The listing that follows must be retyped exactly, without its pictures.

Information supplied:
────────────────────
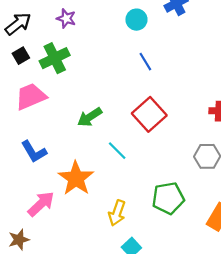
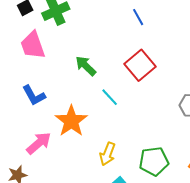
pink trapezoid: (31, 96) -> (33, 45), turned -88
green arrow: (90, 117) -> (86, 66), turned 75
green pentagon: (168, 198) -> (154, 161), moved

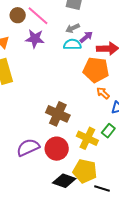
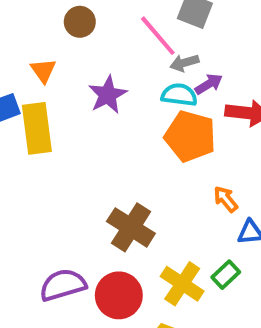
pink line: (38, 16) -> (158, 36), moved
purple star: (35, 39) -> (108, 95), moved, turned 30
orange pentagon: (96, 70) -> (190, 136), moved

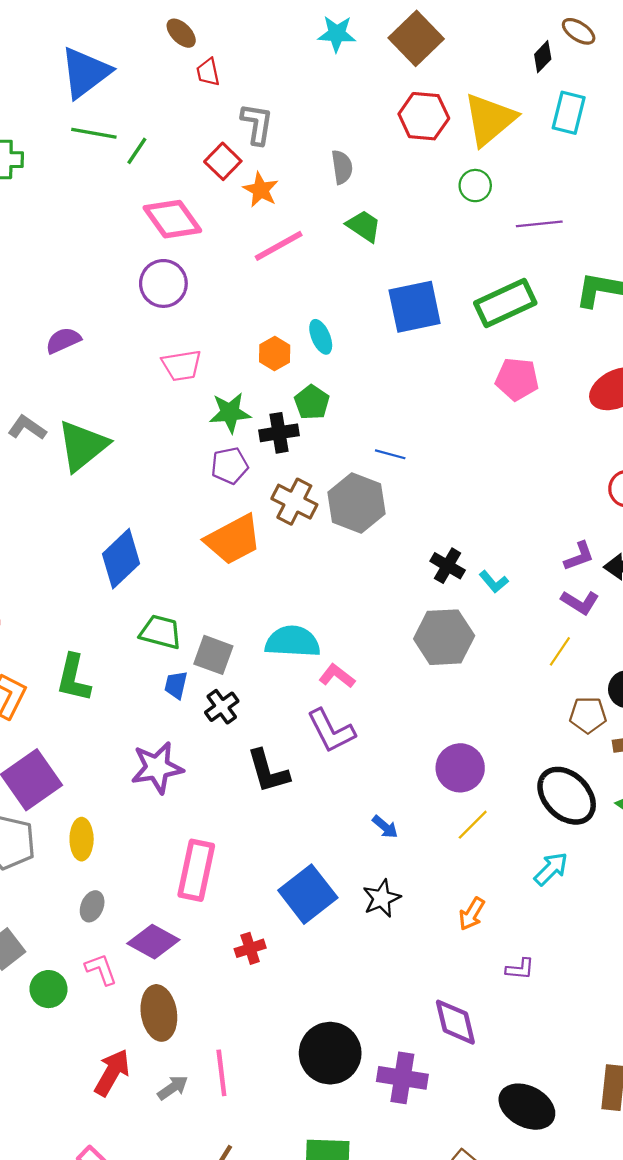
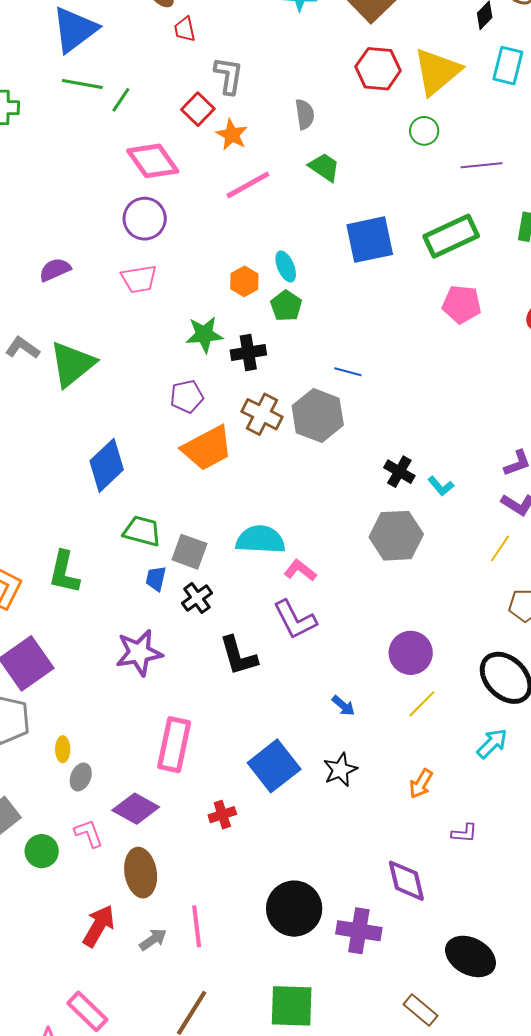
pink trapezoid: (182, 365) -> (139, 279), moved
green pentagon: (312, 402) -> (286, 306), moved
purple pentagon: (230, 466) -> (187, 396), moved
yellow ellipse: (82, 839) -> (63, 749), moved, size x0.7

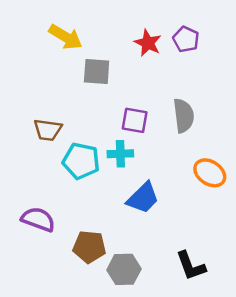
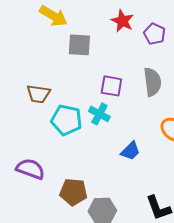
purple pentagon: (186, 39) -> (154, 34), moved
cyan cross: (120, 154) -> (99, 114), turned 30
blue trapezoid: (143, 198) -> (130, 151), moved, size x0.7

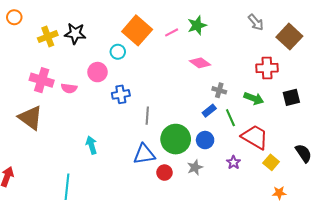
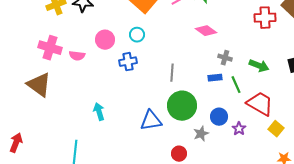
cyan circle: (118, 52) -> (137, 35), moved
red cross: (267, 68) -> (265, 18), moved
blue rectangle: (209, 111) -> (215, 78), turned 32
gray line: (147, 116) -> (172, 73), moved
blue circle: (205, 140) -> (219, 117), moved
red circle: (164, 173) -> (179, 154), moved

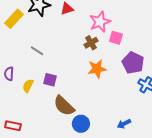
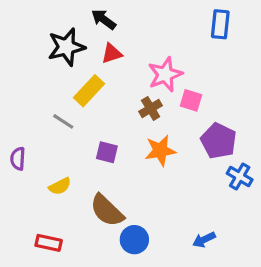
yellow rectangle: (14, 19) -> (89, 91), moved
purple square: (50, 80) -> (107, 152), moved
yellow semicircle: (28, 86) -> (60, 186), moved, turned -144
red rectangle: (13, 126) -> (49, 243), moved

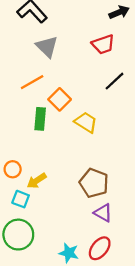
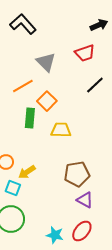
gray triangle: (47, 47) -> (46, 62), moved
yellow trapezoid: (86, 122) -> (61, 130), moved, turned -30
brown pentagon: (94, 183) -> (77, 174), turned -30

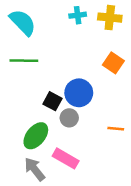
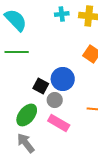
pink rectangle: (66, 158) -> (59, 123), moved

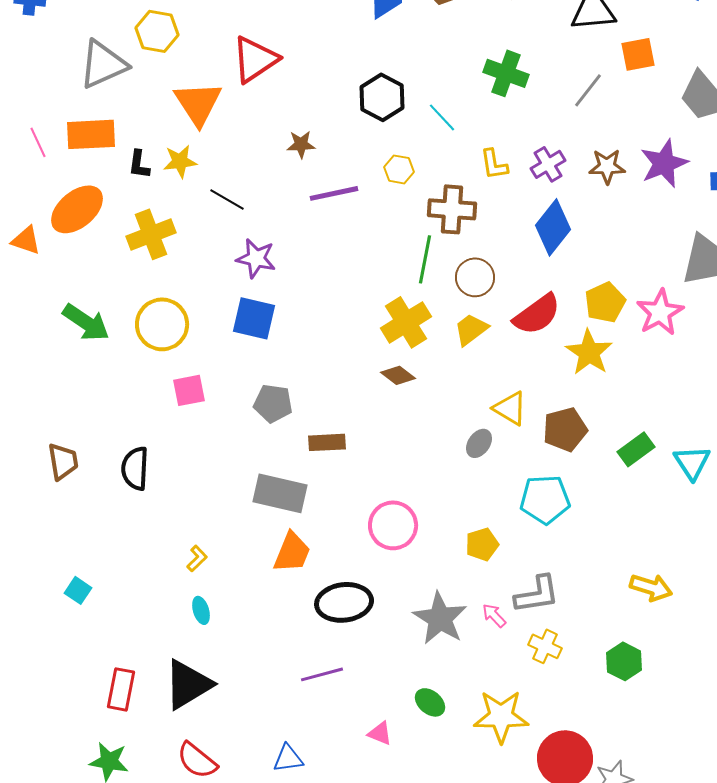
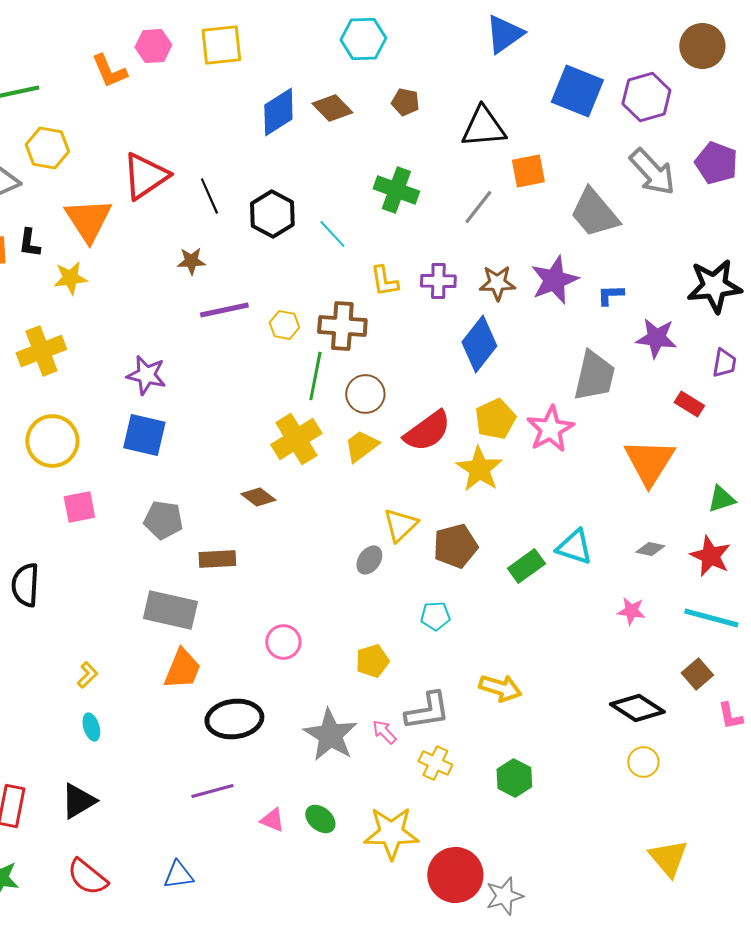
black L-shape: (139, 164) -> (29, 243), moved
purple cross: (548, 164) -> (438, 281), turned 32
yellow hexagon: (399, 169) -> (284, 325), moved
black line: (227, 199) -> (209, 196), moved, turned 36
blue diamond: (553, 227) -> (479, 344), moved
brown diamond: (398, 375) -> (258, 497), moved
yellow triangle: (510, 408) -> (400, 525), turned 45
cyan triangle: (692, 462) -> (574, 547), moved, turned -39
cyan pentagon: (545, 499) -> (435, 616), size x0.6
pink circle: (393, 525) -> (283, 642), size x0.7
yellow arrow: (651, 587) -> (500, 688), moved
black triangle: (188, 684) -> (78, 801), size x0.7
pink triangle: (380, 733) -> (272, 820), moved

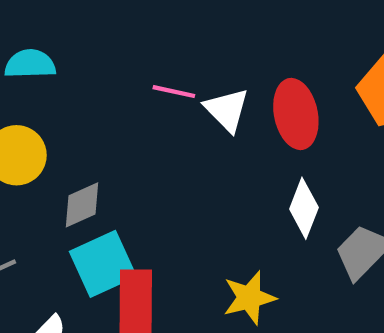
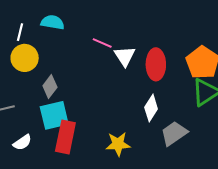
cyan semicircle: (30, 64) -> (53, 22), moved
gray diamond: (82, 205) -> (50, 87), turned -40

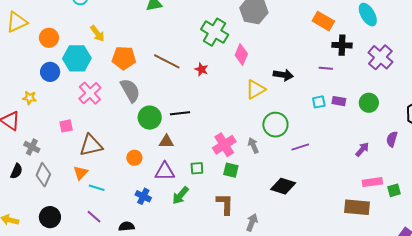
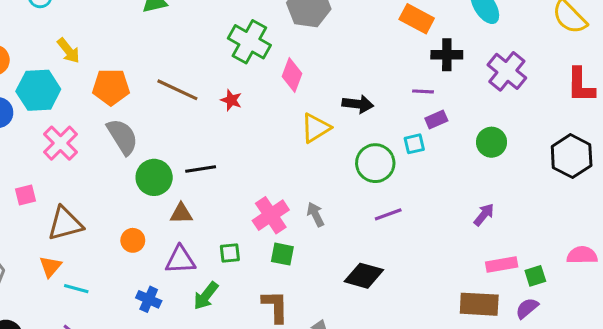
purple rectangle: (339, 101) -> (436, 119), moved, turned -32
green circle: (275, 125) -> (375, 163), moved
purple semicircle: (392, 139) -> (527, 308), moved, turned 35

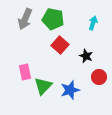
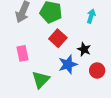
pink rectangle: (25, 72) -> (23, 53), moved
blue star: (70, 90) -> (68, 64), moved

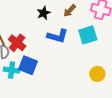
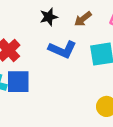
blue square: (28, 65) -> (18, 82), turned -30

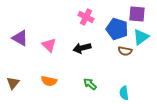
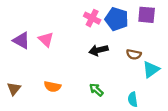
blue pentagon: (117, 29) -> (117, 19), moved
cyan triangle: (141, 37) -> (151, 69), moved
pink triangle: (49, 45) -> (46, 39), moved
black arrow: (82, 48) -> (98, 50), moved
────────────────────
Exercise output:
pink trapezoid: (31, 96) -> (33, 45), turned -88
green arrow: (90, 117) -> (86, 66), turned 75
green pentagon: (168, 198) -> (154, 161), moved

pink line: (38, 16) -> (158, 36), moved
purple star: (35, 39) -> (108, 95), moved, turned 30
orange pentagon: (96, 70) -> (190, 136), moved

pink trapezoid: (182, 365) -> (139, 279), moved
green pentagon: (312, 402) -> (286, 306), moved
purple pentagon: (230, 466) -> (187, 396), moved
yellow ellipse: (82, 839) -> (63, 749), moved, size x0.7

purple pentagon: (186, 39) -> (154, 34), moved
cyan cross: (120, 154) -> (99, 114), turned 30
blue trapezoid: (143, 198) -> (130, 151), moved, size x0.7

cyan circle: (118, 52) -> (137, 35), moved
red cross: (267, 68) -> (265, 18), moved
blue rectangle: (209, 111) -> (215, 78), turned 32
gray line: (147, 116) -> (172, 73), moved
blue circle: (205, 140) -> (219, 117), moved
red circle: (164, 173) -> (179, 154), moved

yellow rectangle: (14, 19) -> (89, 91), moved
purple square: (50, 80) -> (107, 152), moved
yellow semicircle: (28, 86) -> (60, 186), moved, turned -144
red rectangle: (13, 126) -> (49, 243), moved

gray triangle: (47, 47) -> (46, 62), moved
yellow trapezoid: (86, 122) -> (61, 130), moved, turned -30
brown pentagon: (94, 183) -> (77, 174), turned -30

pink rectangle: (66, 158) -> (59, 123), moved

black L-shape: (139, 164) -> (29, 243), moved
purple cross: (548, 164) -> (438, 281), turned 32
yellow hexagon: (399, 169) -> (284, 325), moved
black line: (227, 199) -> (209, 196), moved, turned 36
blue diamond: (553, 227) -> (479, 344), moved
brown diamond: (398, 375) -> (258, 497), moved
yellow triangle: (510, 408) -> (400, 525), turned 45
cyan triangle: (692, 462) -> (574, 547), moved, turned -39
cyan pentagon: (545, 499) -> (435, 616), size x0.6
pink circle: (393, 525) -> (283, 642), size x0.7
yellow arrow: (651, 587) -> (500, 688), moved
black triangle: (188, 684) -> (78, 801), size x0.7
pink triangle: (380, 733) -> (272, 820), moved

cyan semicircle: (30, 64) -> (53, 22), moved
gray diamond: (82, 205) -> (50, 87), turned -40

purple rectangle: (339, 101) -> (436, 119), moved, turned -32
green circle: (275, 125) -> (375, 163), moved
purple semicircle: (392, 139) -> (527, 308), moved, turned 35

pink rectangle: (25, 72) -> (23, 53), moved
blue star: (70, 90) -> (68, 64), moved

blue square: (28, 65) -> (18, 82), turned -30

blue pentagon: (117, 29) -> (117, 19), moved
cyan triangle: (141, 37) -> (151, 69), moved
pink triangle: (49, 45) -> (46, 39), moved
black arrow: (82, 48) -> (98, 50), moved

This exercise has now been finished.